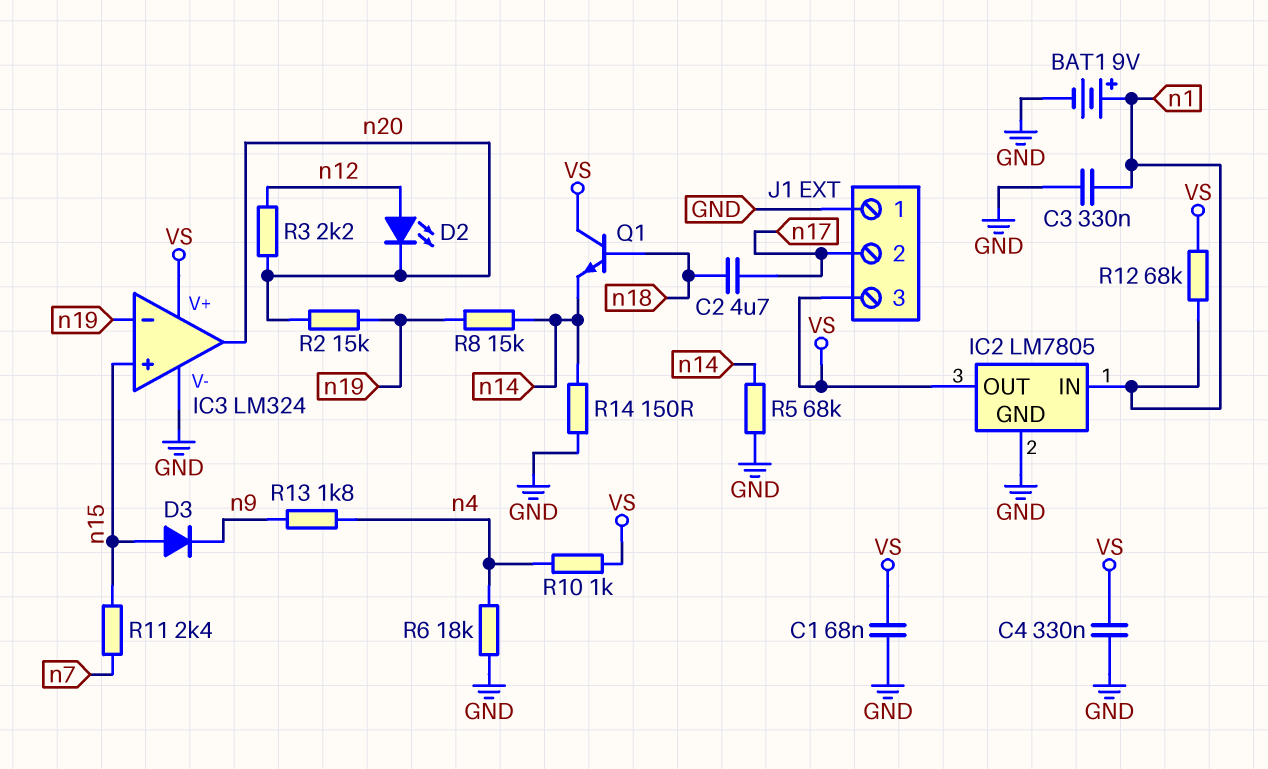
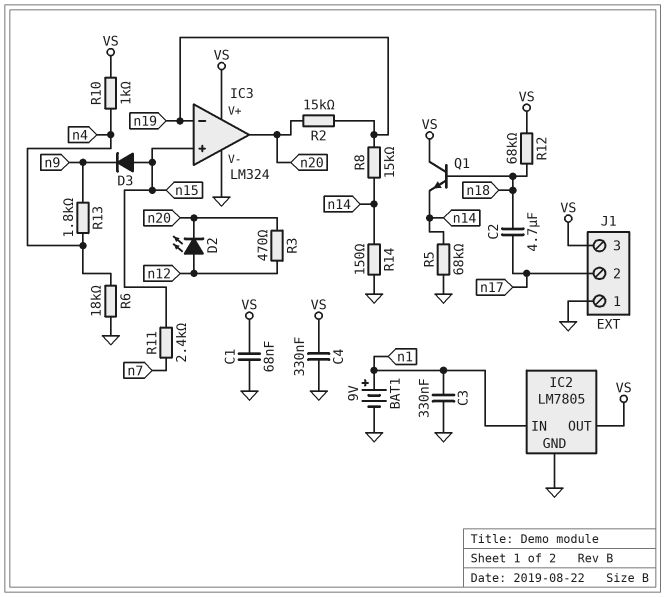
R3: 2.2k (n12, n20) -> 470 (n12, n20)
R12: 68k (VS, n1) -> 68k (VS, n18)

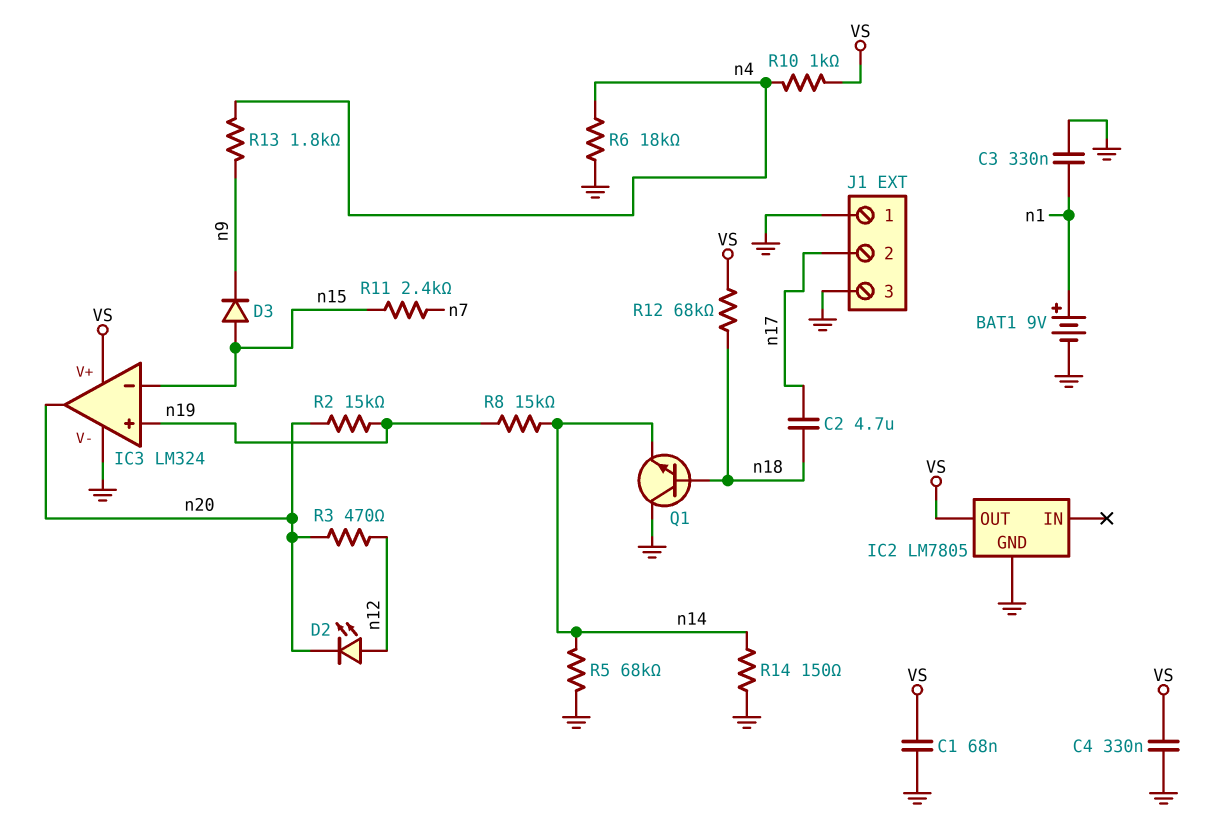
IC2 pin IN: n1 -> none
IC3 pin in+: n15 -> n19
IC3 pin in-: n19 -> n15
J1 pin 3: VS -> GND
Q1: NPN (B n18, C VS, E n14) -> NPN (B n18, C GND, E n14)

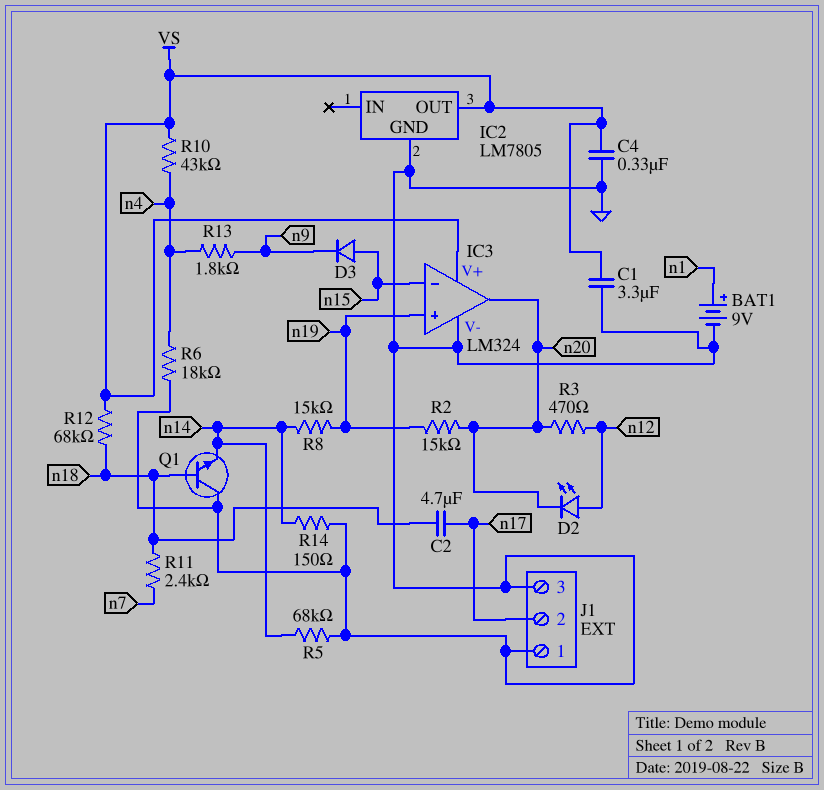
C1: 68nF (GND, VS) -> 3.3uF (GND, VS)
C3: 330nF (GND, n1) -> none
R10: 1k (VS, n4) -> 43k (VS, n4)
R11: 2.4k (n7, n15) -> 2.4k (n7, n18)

========================

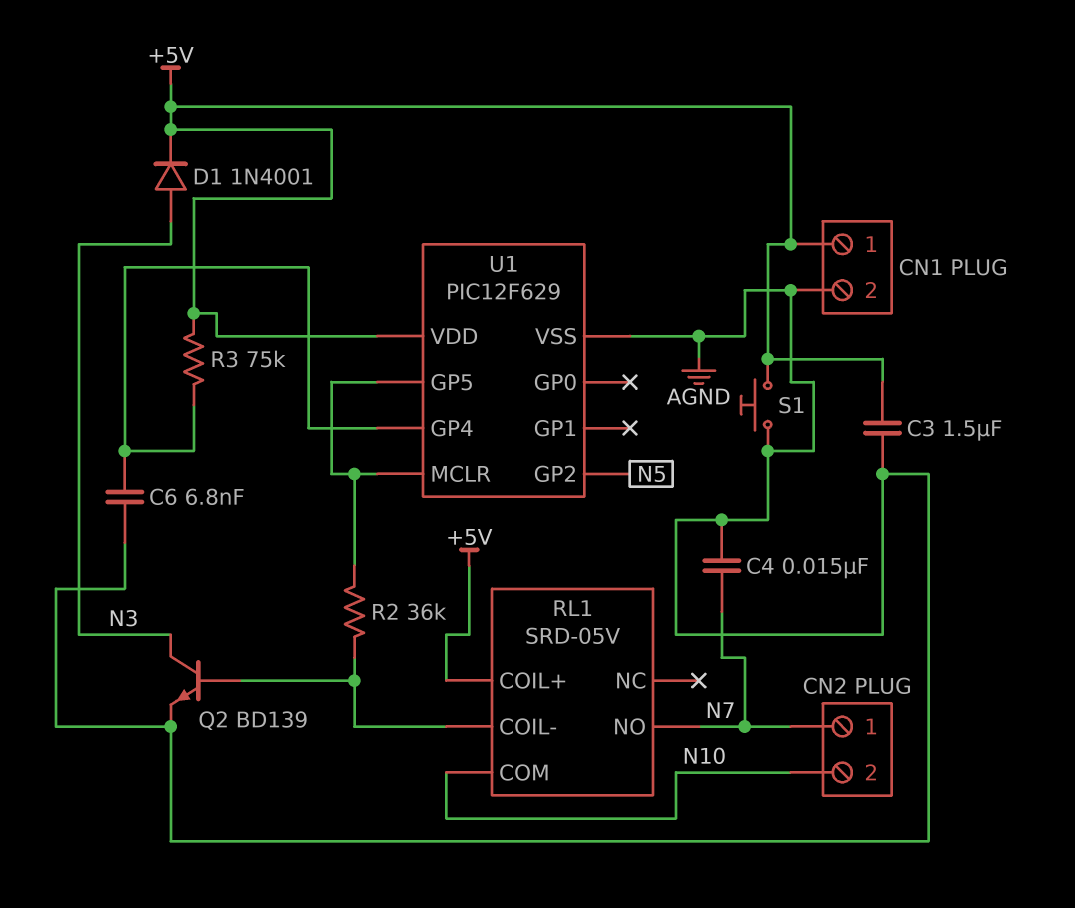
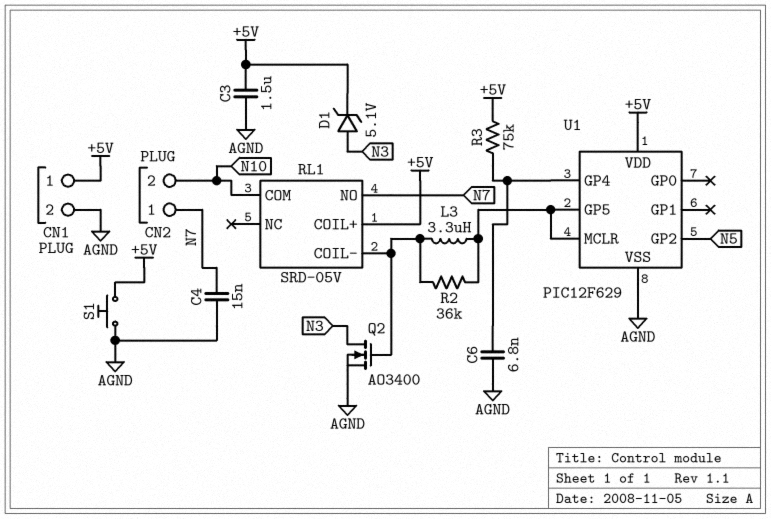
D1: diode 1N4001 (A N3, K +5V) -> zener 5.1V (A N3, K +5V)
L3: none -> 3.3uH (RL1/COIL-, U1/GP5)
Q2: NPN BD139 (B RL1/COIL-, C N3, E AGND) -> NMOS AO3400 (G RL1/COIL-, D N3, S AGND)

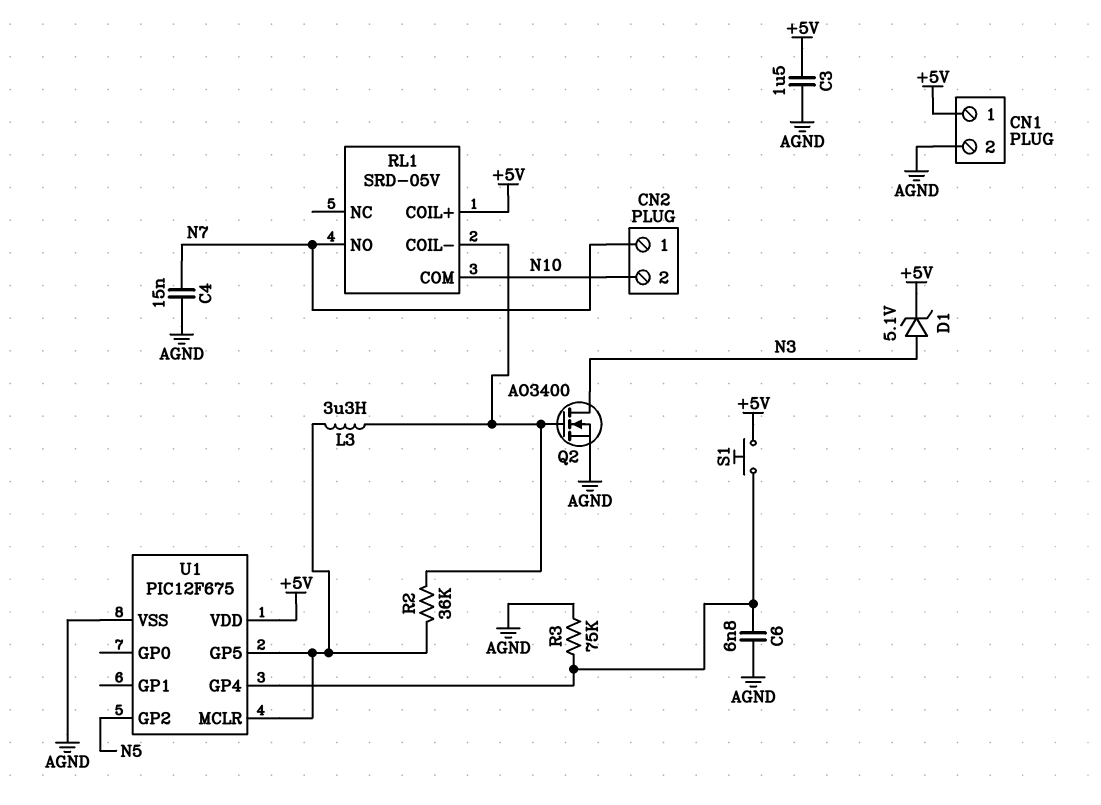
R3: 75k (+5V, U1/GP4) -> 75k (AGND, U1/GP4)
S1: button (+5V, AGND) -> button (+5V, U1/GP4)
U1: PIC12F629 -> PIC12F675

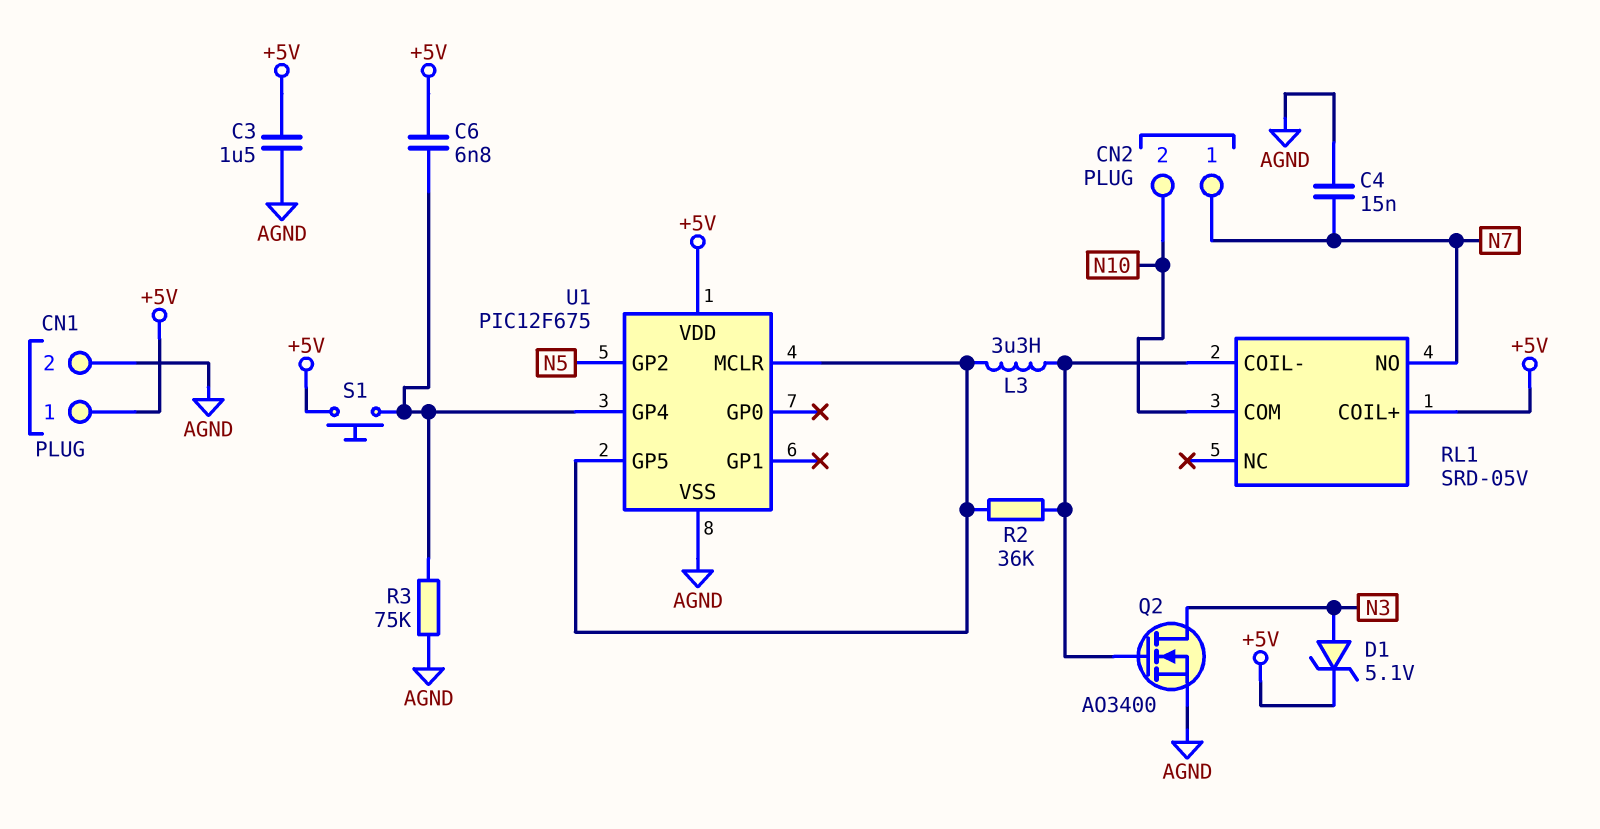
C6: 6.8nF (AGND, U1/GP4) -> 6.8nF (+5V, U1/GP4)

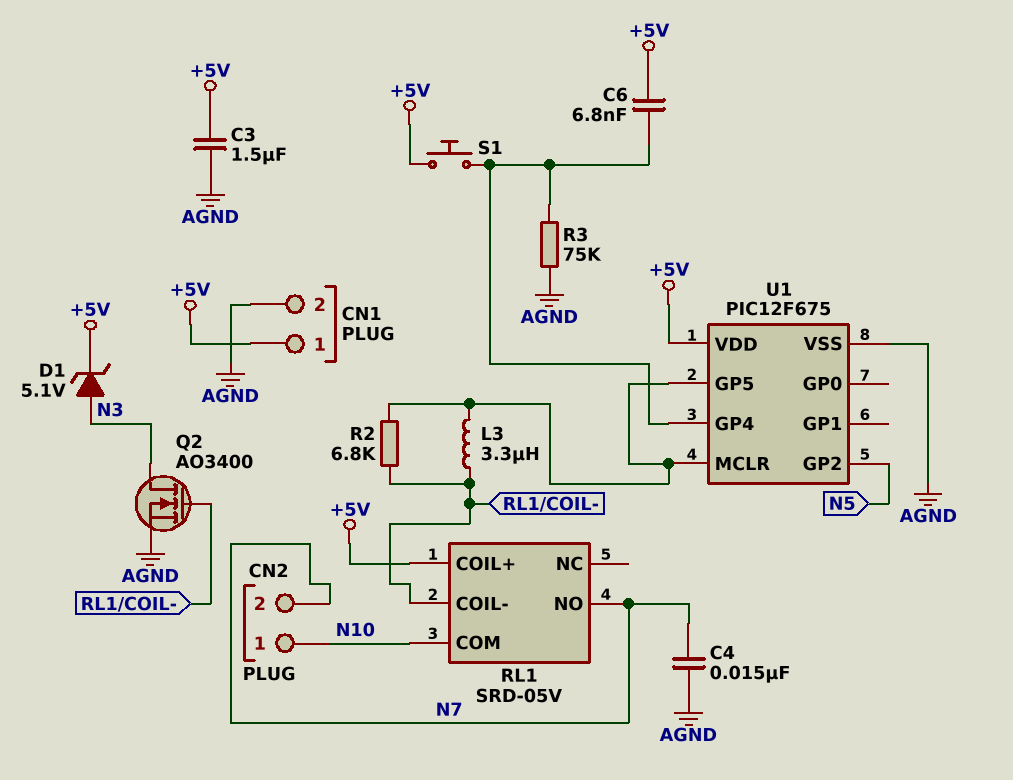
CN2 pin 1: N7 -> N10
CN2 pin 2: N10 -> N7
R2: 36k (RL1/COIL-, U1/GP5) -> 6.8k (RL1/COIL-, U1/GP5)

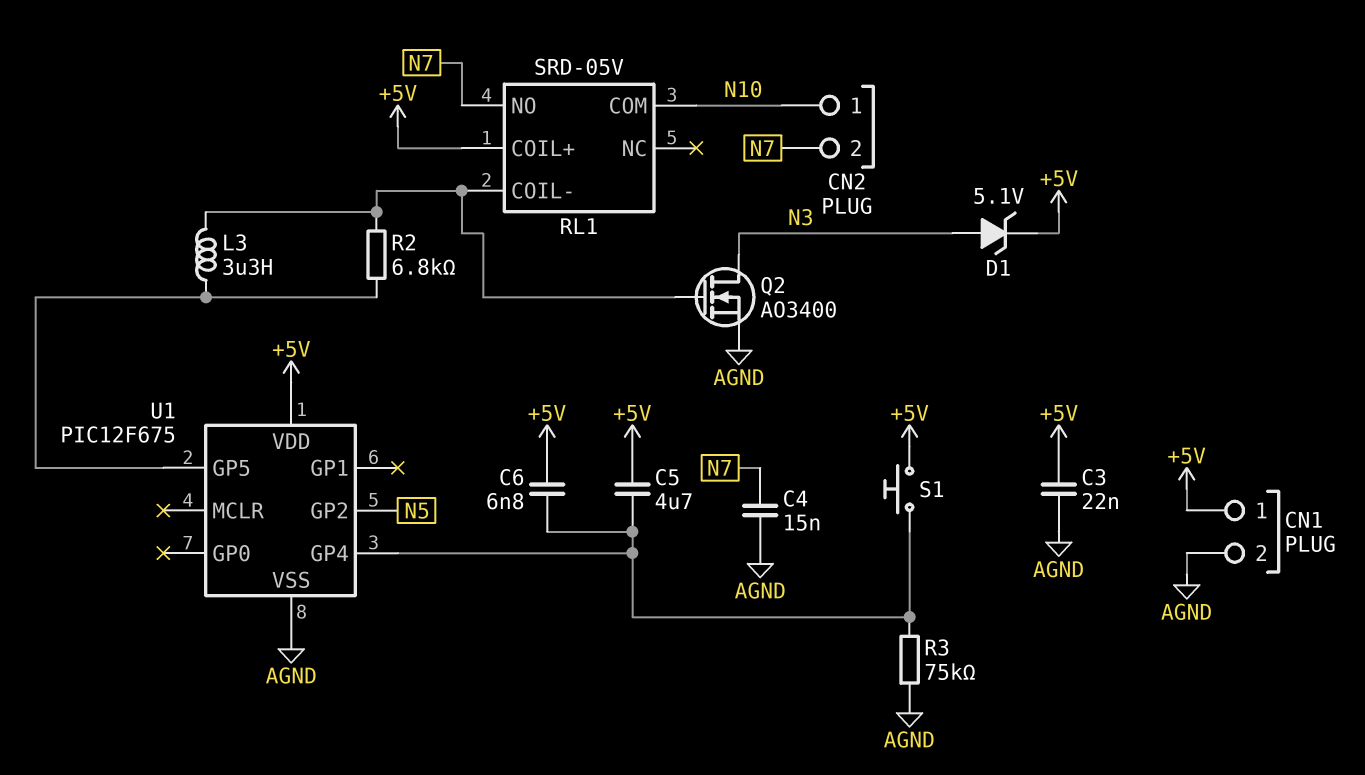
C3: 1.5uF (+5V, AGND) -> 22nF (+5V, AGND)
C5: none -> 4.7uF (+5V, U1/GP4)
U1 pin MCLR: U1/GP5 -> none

========================

Which of the lines above hold the string "COIL"? Pick each of them out.

L3: none -> 3.3uH (RL1/COIL-, U1/GP5)
Q2: NPN BD139 (B RL1/COIL-, C N3, E AGND) -> NMOS AO3400 (G RL1/COIL-, D N3, S AGND)
R2: 36k (RL1/COIL-, U1/GP5) -> 6.8k (RL1/COIL-, U1/GP5)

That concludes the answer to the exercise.